_Source material_:
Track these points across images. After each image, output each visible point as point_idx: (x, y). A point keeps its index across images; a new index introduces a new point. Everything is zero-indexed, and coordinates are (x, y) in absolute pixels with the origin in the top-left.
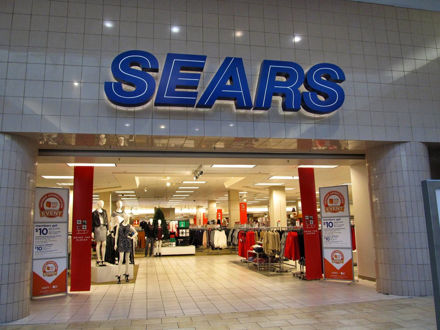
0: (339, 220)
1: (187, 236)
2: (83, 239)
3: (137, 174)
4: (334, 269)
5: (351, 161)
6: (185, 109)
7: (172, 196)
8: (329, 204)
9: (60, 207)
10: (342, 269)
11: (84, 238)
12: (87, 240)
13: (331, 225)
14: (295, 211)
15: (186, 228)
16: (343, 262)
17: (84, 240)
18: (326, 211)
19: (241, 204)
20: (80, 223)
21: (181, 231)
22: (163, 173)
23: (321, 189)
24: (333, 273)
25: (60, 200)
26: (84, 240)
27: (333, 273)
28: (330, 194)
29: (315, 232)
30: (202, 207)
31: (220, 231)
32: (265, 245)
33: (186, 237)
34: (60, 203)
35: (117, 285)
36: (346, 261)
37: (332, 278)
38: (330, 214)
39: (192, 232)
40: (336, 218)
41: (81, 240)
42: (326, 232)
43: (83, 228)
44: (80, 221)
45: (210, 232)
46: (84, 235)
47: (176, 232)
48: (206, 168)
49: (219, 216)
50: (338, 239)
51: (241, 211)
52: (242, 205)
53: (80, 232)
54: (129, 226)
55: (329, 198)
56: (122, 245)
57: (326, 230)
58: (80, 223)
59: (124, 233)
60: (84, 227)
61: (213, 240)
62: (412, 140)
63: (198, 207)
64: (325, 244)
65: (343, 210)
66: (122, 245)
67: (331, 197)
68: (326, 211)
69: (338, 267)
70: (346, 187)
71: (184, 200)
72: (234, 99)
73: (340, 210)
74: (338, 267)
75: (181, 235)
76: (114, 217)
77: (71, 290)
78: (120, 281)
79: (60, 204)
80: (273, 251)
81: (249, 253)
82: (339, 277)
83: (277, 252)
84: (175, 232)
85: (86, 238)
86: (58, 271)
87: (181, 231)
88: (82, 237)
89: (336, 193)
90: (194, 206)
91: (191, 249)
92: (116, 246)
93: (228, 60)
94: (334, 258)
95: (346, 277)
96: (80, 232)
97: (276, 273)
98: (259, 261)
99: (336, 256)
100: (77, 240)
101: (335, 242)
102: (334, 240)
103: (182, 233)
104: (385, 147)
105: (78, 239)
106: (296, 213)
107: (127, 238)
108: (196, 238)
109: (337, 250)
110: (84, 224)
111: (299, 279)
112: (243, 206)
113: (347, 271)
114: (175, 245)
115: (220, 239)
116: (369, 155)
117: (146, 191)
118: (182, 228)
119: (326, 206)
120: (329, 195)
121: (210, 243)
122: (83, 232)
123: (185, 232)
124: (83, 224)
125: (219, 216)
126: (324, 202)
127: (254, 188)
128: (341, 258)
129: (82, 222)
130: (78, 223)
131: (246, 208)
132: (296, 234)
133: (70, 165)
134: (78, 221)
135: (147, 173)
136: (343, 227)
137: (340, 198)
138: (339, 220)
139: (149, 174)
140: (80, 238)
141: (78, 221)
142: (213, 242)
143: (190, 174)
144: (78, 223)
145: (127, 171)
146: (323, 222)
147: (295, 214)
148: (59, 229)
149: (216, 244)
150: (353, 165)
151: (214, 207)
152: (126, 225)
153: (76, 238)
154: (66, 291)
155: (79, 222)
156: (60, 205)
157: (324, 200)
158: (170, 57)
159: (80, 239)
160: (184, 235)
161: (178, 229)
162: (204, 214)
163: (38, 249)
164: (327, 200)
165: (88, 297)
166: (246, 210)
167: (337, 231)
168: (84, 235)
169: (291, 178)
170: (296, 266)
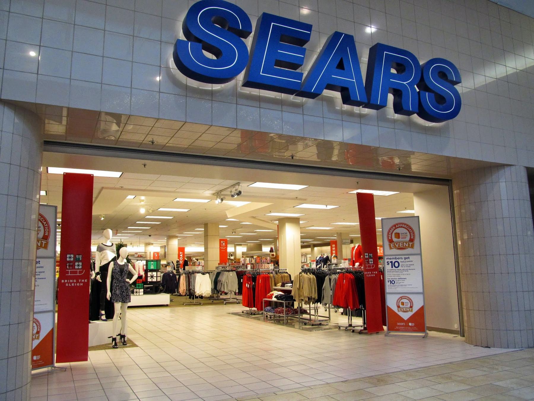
0: (407, 258)
1: (158, 280)
2: (77, 283)
3: (131, 191)
4: (401, 319)
5: (416, 186)
6: (283, 96)
7: (126, 229)
8: (395, 239)
9: (45, 233)
10: (411, 319)
11: (78, 282)
12: (82, 284)
13: (396, 264)
14: (273, 252)
15: (156, 270)
16: (412, 311)
17: (78, 284)
18: (391, 248)
19: (220, 240)
20: (72, 259)
21: (149, 274)
22: (174, 192)
23: (384, 220)
24: (399, 324)
25: (45, 223)
26: (78, 284)
27: (399, 324)
28: (395, 226)
29: (375, 274)
30: (152, 244)
31: (203, 274)
32: (297, 292)
33: (157, 282)
34: (44, 227)
35: (110, 351)
36: (416, 309)
37: (398, 330)
38: (395, 251)
39: (166, 276)
40: (403, 257)
41: (73, 284)
42: (389, 274)
43: (76, 267)
44: (72, 256)
45: (190, 276)
46: (77, 278)
47: (144, 276)
48: (244, 187)
49: (181, 255)
50: (406, 282)
51: (220, 250)
52: (222, 242)
53: (71, 273)
54: (126, 265)
55: (395, 232)
56: (118, 292)
57: (390, 271)
58: (72, 259)
59: (121, 275)
60: (78, 265)
61: (194, 286)
62: (516, 164)
63: (148, 244)
64: (388, 288)
65: (412, 247)
66: (118, 292)
67: (397, 231)
68: (391, 248)
69: (406, 316)
70: (417, 218)
71: (137, 234)
72: (340, 89)
73: (409, 247)
74: (406, 316)
75: (149, 280)
76: (100, 251)
77: (57, 362)
78: (116, 344)
79: (45, 229)
80: (309, 298)
81: (266, 301)
82: (407, 329)
83: (313, 300)
84: (142, 276)
85: (81, 282)
86: (41, 334)
87: (149, 274)
88: (75, 281)
89: (403, 226)
90: (140, 243)
91: (164, 298)
92: (109, 294)
93: (337, 35)
94: (401, 306)
95: (415, 328)
96: (71, 273)
97: (311, 327)
98: (286, 311)
99: (403, 304)
100: (67, 285)
101: (402, 285)
102: (401, 284)
103: (152, 277)
104: (480, 172)
105: (68, 283)
106: (274, 253)
107: (125, 282)
108: (169, 283)
109: (403, 296)
110: (79, 261)
111: (352, 333)
112: (224, 243)
113: (418, 322)
114: (142, 293)
115: (203, 285)
116: (451, 182)
117: (102, 219)
118: (152, 271)
119: (391, 241)
120: (394, 228)
121: (190, 290)
122: (76, 272)
123: (155, 275)
124: (76, 260)
125: (181, 255)
126: (388, 237)
127: (263, 221)
128: (409, 306)
129: (75, 257)
130: (68, 259)
131: (226, 246)
132: (351, 276)
133: (52, 170)
134: (68, 256)
135: (145, 190)
136: (412, 267)
137: (406, 233)
138: (407, 258)
139: (155, 193)
140: (71, 281)
141: (68, 256)
142: (194, 288)
143: (209, 195)
144: (68, 259)
145: (125, 187)
146: (386, 261)
147: (273, 255)
148: (42, 267)
149: (198, 291)
150: (418, 194)
151: (175, 244)
152: (123, 263)
153: (66, 281)
154: (52, 363)
155: (70, 258)
156: (45, 232)
157: (388, 234)
158: (266, 19)
159: (71, 283)
160: (154, 280)
161: (146, 271)
162: (154, 253)
163: (391, 282)
164: (392, 234)
165: (84, 370)
166: (226, 249)
167: (404, 273)
168: (77, 278)
169: (323, 207)
170: (329, 317)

_Short task_:
Repeat all the lines above word for word, leaving out the pictures.

_Correct answer_:
Track these points across images. After each image, output each visible point as point_idx: (x, y). A point keeps its index across images; a new index introduces a new point. Everything is zero-indexed, and coordinates are (x, y) in absolute pixels with the origin in the top-left.
0: (339, 220)
1: (187, 236)
2: (83, 239)
3: (137, 174)
4: (334, 269)
5: (351, 161)
6: (185, 109)
7: (172, 196)
8: (329, 204)
9: (60, 207)
10: (342, 269)
11: (84, 238)
12: (87, 240)
13: (331, 225)
14: (295, 211)
15: (186, 228)
16: (343, 262)
17: (84, 240)
18: (326, 211)
19: (241, 204)
20: (80, 223)
21: (181, 231)
22: (163, 173)
23: (321, 189)
24: (333, 273)
25: (60, 200)
26: (84, 240)
27: (333, 273)
28: (330, 194)
29: (315, 232)
30: (202, 207)
31: (220, 231)
32: (265, 245)
33: (186, 237)
34: (60, 203)
35: (117, 285)
36: (346, 261)
37: (332, 278)
38: (330, 214)
39: (192, 232)
40: (336, 218)
41: (81, 240)
42: (326, 232)
43: (83, 228)
44: (80, 221)
45: (210, 232)
46: (84, 235)
47: (176, 232)
48: (206, 168)
49: (219, 216)
50: (338, 239)
51: (241, 211)
52: (242, 205)
53: (80, 232)
54: (129, 226)
55: (329, 198)
56: (122, 245)
57: (326, 230)
58: (80, 223)
59: (124, 233)
60: (84, 227)
61: (213, 240)
62: (412, 140)
63: (198, 207)
64: (325, 244)
65: (343, 210)
66: (122, 245)
67: (331, 197)
68: (326, 211)
69: (338, 267)
70: (346, 187)
71: (184, 200)
72: (234, 99)
73: (340, 210)
74: (338, 267)
75: (181, 235)
76: (114, 217)
77: (71, 290)
78: (120, 281)
79: (60, 204)
80: (273, 251)
81: (249, 253)
82: (339, 277)
83: (277, 252)
84: (175, 232)
85: (86, 238)
86: (58, 271)
87: (181, 231)
88: (82, 237)
89: (336, 193)
90: (194, 206)
91: (191, 249)
92: (116, 246)
93: (228, 60)
94: (334, 258)
95: (346, 277)
96: (80, 232)
97: (276, 273)
98: (259, 261)
99: (336, 256)
100: (77, 240)
101: (335, 242)
102: (334, 240)
103: (182, 233)
104: (385, 147)
105: (78, 239)
106: (296, 213)
107: (127, 238)
108: (196, 238)
109: (337, 250)
110: (84, 224)
111: (299, 279)
112: (243, 206)
113: (347, 271)
114: (175, 245)
115: (220, 239)
116: (369, 155)
117: (146, 191)
118: (182, 228)
119: (326, 206)
120: (329, 195)
121: (210, 243)
122: (83, 232)
123: (185, 232)
124: (83, 224)
125: (219, 216)
126: (324, 202)
127: (254, 188)
128: (341, 258)
129: (82, 222)
130: (78, 223)
131: (246, 208)
132: (296, 234)
133: (70, 165)
134: (78, 221)
135: (147, 173)
136: (343, 227)
137: (340, 198)
138: (339, 220)
139: (149, 174)
140: (80, 238)
141: (78, 221)
142: (213, 242)
143: (190, 174)
144: (78, 223)
145: (127, 171)
146: (323, 222)
147: (295, 214)
148: (59, 229)
149: (216, 244)
150: (353, 165)
151: (214, 207)
152: (126, 225)
153: (76, 238)
154: (66, 291)
155: (79, 222)
156: (60, 205)
157: (324, 200)
158: (170, 57)
159: (80, 239)
160: (184, 235)
161: (178, 229)
162: (204, 214)
163: (38, 249)
164: (327, 200)
165: (88, 297)
166: (246, 210)
167: (337, 231)
168: (84, 235)
169: (291, 178)
170: (296, 266)
0: (407, 258)
1: (158, 280)
2: (77, 283)
3: (131, 191)
4: (401, 319)
5: (416, 186)
6: (283, 96)
7: (126, 229)
8: (395, 239)
9: (45, 233)
10: (411, 319)
11: (78, 282)
12: (82, 284)
13: (396, 264)
14: (273, 252)
15: (156, 270)
16: (412, 311)
17: (78, 284)
18: (391, 248)
19: (220, 240)
20: (72, 259)
21: (149, 274)
22: (174, 192)
23: (384, 220)
24: (399, 324)
25: (45, 223)
26: (78, 284)
27: (399, 324)
28: (395, 226)
29: (375, 274)
30: (152, 244)
31: (203, 274)
32: (297, 292)
33: (157, 282)
34: (44, 227)
35: (110, 351)
36: (416, 309)
37: (398, 330)
38: (395, 251)
39: (166, 276)
40: (403, 257)
41: (73, 284)
42: (389, 274)
43: (76, 267)
44: (72, 256)
45: (190, 276)
46: (77, 278)
47: (144, 276)
48: (244, 187)
49: (181, 255)
50: (406, 282)
51: (220, 250)
52: (222, 242)
53: (71, 273)
54: (126, 265)
55: (395, 232)
56: (118, 292)
57: (390, 271)
58: (72, 259)
59: (121, 275)
60: (78, 265)
61: (194, 286)
62: (516, 164)
63: (148, 244)
64: (388, 288)
65: (412, 247)
66: (118, 292)
67: (397, 231)
68: (391, 248)
69: (406, 316)
70: (417, 218)
71: (137, 234)
72: (340, 89)
73: (409, 247)
74: (406, 316)
75: (149, 280)
76: (100, 251)
77: (57, 362)
78: (116, 344)
79: (45, 229)
80: (309, 298)
81: (266, 301)
82: (407, 329)
83: (313, 300)
84: (142, 276)
85: (81, 282)
86: (41, 334)
87: (149, 274)
88: (75, 281)
89: (403, 226)
90: (140, 243)
91: (164, 298)
92: (109, 294)
93: (337, 35)
94: (401, 306)
95: (415, 328)
96: (71, 273)
97: (311, 327)
98: (286, 311)
99: (403, 304)
100: (67, 285)
101: (402, 285)
102: (401, 284)
103: (152, 277)
104: (480, 172)
105: (68, 283)
106: (274, 253)
107: (125, 282)
108: (169, 283)
109: (403, 296)
110: (79, 261)
111: (352, 333)
112: (224, 243)
113: (418, 322)
114: (142, 293)
115: (203, 285)
116: (451, 182)
117: (102, 219)
118: (152, 271)
119: (391, 241)
120: (394, 228)
121: (190, 290)
122: (76, 272)
123: (155, 275)
124: (76, 260)
125: (181, 255)
126: (388, 237)
127: (263, 221)
128: (409, 306)
129: (75, 257)
130: (68, 259)
131: (226, 246)
132: (351, 276)
133: (52, 170)
134: (68, 256)
135: (145, 190)
136: (412, 267)
137: (406, 233)
138: (407, 258)
139: (155, 193)
140: (71, 281)
141: (68, 256)
142: (194, 288)
143: (209, 195)
144: (68, 259)
145: (125, 187)
146: (386, 261)
147: (273, 255)
148: (42, 267)
149: (198, 291)
150: (418, 194)
151: (175, 244)
152: (123, 263)
153: (66, 281)
154: (52, 363)
155: (70, 258)
156: (45, 232)
157: (388, 234)
158: (266, 19)
159: (71, 283)
160: (154, 280)
161: (146, 271)
162: (154, 253)
163: (391, 282)
164: (392, 234)
165: (84, 370)
166: (226, 249)
167: (404, 273)
168: (77, 278)
169: (323, 207)
170: (329, 317)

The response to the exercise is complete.